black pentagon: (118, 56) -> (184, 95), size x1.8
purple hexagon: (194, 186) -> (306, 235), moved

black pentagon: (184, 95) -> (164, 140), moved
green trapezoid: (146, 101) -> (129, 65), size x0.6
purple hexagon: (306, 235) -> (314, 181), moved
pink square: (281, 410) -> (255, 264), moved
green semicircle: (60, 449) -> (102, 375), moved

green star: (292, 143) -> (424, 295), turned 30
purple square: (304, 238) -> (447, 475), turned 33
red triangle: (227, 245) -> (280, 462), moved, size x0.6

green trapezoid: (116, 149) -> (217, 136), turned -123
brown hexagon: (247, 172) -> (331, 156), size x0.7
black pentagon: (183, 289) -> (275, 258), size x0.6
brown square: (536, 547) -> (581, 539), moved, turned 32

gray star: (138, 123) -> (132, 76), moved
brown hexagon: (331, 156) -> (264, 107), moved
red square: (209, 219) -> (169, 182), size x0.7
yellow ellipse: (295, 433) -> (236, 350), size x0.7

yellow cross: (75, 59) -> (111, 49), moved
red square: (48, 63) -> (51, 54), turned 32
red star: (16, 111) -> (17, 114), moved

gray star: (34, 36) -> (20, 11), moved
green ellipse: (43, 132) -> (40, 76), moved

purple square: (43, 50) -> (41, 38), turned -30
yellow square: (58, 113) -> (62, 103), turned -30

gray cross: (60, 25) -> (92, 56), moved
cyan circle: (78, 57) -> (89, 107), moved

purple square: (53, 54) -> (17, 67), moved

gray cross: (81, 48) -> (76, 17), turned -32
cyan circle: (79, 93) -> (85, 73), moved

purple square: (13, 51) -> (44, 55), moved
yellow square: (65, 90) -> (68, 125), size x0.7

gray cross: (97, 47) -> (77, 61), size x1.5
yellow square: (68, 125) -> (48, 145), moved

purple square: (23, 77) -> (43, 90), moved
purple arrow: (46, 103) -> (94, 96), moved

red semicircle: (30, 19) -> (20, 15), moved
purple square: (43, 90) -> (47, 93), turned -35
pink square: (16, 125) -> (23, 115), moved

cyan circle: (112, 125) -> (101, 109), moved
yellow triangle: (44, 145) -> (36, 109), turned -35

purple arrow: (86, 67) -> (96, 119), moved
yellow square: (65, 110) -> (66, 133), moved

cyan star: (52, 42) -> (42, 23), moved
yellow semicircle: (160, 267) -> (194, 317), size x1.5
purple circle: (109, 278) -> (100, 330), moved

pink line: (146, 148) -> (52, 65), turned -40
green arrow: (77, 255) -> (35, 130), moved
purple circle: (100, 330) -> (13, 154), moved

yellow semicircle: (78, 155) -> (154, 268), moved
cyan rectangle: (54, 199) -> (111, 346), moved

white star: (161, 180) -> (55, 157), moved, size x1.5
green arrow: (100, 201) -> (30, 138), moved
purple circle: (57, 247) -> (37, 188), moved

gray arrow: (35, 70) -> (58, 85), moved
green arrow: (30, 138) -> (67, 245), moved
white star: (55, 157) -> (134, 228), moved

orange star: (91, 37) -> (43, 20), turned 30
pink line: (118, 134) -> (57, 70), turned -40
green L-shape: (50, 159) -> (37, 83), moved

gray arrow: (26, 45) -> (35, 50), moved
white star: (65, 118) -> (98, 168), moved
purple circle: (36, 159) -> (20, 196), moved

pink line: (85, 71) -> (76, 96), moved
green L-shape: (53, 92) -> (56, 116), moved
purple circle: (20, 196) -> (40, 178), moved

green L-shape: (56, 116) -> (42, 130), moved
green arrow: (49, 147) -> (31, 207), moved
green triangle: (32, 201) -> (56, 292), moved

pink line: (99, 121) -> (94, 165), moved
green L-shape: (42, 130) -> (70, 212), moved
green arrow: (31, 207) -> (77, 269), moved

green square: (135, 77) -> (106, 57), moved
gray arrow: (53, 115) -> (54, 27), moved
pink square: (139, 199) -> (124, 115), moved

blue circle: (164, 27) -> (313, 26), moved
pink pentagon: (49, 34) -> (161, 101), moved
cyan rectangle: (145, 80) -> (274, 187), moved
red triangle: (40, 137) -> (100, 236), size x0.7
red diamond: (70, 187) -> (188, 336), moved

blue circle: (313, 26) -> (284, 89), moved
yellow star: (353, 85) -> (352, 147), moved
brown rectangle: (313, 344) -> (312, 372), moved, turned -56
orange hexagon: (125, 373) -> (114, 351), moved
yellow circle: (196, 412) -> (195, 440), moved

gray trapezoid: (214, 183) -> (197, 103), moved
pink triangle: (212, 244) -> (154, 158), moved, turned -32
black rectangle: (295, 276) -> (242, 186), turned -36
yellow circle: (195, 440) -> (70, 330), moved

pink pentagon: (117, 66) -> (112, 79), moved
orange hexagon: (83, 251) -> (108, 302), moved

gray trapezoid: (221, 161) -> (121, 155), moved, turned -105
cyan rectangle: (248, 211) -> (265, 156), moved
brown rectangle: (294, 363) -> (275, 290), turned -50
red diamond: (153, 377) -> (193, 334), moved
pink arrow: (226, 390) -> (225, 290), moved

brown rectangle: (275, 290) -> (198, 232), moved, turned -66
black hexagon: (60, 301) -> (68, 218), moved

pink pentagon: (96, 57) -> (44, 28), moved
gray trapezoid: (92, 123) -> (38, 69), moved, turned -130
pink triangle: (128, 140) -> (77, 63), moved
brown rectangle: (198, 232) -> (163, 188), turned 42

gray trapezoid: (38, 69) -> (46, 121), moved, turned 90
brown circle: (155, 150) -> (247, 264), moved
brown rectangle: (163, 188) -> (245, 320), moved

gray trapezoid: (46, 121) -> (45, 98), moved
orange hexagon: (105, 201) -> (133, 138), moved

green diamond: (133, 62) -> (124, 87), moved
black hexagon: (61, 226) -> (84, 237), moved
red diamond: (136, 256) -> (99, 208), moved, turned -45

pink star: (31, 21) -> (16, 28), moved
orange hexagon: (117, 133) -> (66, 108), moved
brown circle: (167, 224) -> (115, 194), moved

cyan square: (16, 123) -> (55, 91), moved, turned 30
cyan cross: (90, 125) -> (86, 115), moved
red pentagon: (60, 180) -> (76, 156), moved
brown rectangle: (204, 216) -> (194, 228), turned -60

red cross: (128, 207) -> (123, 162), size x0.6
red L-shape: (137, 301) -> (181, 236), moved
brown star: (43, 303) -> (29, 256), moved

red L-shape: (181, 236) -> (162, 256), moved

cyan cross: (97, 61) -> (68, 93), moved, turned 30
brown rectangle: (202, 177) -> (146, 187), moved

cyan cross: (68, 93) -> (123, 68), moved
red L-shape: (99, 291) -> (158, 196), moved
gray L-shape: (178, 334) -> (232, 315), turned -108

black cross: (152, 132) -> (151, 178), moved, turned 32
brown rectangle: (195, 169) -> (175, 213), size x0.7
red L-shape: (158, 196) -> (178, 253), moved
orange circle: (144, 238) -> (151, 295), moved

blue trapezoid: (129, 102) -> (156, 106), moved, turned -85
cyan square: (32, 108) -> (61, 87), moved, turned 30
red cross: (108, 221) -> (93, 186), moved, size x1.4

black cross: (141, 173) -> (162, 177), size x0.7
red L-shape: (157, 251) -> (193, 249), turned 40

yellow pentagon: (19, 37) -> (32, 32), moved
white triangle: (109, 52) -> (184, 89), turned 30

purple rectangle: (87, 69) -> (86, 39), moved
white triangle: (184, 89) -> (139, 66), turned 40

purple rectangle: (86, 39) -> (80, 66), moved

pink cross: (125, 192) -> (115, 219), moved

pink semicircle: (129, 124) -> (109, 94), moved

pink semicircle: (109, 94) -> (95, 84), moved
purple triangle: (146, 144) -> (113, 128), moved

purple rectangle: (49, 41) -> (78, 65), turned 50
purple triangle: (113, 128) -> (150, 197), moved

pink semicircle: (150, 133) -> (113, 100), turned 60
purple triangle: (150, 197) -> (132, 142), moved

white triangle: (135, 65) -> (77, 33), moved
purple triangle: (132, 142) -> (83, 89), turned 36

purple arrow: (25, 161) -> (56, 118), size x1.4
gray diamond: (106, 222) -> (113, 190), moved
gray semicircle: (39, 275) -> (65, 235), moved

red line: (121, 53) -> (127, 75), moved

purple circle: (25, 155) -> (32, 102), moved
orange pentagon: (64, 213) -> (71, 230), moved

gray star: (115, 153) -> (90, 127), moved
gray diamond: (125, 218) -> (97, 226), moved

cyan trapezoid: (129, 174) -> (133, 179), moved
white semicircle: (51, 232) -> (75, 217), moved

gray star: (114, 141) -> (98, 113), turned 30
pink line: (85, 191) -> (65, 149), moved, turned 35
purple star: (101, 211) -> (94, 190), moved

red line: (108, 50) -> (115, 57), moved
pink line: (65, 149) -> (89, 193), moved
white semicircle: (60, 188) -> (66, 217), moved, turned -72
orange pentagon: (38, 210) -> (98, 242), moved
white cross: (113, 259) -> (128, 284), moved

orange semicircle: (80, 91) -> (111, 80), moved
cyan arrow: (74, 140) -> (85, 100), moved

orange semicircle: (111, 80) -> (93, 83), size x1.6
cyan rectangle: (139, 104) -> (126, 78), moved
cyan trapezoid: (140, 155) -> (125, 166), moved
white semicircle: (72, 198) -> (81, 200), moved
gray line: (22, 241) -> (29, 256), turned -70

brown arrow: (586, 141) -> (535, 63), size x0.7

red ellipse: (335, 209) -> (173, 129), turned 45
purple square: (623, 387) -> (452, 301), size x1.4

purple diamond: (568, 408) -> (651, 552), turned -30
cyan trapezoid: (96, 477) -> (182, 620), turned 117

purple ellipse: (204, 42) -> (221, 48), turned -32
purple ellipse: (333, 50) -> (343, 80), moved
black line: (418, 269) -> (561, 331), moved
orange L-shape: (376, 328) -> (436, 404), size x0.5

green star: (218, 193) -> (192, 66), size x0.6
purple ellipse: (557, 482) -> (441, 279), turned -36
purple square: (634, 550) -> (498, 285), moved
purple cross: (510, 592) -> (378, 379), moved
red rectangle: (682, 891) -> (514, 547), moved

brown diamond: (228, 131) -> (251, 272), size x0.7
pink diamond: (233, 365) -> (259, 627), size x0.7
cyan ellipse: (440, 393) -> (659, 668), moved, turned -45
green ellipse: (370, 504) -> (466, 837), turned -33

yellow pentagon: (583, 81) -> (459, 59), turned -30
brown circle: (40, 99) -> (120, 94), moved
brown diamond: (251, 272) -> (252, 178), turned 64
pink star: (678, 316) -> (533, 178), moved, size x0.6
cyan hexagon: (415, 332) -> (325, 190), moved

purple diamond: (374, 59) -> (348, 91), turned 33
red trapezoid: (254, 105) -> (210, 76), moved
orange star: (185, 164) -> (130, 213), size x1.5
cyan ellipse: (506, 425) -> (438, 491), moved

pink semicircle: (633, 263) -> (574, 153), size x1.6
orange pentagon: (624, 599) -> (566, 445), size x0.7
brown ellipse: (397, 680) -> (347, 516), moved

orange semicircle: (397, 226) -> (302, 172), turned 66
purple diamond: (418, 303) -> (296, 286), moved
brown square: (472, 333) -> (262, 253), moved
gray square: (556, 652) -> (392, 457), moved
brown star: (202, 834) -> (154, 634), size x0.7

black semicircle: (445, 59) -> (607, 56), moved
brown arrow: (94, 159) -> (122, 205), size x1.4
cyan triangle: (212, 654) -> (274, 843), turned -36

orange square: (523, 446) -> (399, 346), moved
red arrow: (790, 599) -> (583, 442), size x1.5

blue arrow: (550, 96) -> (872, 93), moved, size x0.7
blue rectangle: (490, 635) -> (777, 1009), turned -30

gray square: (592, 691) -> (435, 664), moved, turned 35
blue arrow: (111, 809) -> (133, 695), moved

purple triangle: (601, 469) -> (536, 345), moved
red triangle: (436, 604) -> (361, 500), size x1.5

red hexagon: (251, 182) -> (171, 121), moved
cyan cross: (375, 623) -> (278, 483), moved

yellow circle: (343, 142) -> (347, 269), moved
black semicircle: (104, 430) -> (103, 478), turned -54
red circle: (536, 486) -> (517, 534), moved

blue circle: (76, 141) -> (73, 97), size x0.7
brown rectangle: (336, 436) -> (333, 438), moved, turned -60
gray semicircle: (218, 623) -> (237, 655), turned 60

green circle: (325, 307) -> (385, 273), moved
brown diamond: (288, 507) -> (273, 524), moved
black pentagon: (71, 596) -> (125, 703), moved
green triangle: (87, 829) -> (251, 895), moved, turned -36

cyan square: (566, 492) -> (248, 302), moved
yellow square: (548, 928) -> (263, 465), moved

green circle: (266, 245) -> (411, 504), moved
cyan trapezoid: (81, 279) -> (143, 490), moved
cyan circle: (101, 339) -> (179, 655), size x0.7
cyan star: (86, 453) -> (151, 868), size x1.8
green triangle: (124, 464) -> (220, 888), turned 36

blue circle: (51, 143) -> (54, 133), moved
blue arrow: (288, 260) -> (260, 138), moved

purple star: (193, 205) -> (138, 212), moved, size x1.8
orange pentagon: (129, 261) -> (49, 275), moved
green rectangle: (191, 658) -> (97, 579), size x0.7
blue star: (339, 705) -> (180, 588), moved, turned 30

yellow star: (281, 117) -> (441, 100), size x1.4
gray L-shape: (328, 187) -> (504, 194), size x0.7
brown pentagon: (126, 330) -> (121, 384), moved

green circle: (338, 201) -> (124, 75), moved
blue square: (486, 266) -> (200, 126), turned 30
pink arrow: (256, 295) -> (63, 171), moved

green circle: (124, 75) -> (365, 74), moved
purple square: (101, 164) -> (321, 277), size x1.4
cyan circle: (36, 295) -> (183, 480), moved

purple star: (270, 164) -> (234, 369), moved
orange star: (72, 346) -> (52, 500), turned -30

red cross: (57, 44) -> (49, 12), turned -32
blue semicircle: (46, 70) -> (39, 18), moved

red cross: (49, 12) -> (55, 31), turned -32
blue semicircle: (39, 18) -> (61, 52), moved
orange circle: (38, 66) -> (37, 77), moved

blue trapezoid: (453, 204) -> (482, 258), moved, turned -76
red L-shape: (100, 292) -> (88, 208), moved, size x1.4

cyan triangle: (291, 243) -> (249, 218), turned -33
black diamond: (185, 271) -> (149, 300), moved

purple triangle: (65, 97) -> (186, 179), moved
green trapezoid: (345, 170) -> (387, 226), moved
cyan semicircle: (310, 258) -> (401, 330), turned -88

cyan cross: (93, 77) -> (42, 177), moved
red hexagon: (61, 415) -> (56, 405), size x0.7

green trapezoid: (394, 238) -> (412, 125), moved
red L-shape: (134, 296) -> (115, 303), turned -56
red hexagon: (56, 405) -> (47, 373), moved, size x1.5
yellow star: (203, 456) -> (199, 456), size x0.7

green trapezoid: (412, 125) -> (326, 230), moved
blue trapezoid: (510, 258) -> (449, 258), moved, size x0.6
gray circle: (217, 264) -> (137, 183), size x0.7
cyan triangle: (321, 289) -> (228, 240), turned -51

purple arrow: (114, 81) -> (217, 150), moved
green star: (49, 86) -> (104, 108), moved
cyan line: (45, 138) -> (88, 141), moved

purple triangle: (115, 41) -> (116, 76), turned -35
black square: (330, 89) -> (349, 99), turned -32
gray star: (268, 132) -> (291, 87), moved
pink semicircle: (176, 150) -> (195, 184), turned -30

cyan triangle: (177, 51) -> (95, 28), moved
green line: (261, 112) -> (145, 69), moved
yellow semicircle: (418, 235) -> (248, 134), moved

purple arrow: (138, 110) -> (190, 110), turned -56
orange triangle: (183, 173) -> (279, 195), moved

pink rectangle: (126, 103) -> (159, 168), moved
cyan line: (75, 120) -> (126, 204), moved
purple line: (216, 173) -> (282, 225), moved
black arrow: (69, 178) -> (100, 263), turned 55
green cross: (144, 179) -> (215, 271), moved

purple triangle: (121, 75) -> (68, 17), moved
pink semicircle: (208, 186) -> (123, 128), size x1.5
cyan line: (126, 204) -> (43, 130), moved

++++++++++++++++++++

### HOW TO COMPLETE THIS TASK
The expected response is the material above given again line by line, from its first line to the line holding "purple hexagon: (306, 235)", inclusive.

### SOLUTION TO THIS PROBLEM
black pentagon: (118, 56) -> (184, 95), size x1.8
purple hexagon: (194, 186) -> (306, 235), moved

black pentagon: (184, 95) -> (164, 140), moved
green trapezoid: (146, 101) -> (129, 65), size x0.6
purple hexagon: (306, 235) -> (314, 181), moved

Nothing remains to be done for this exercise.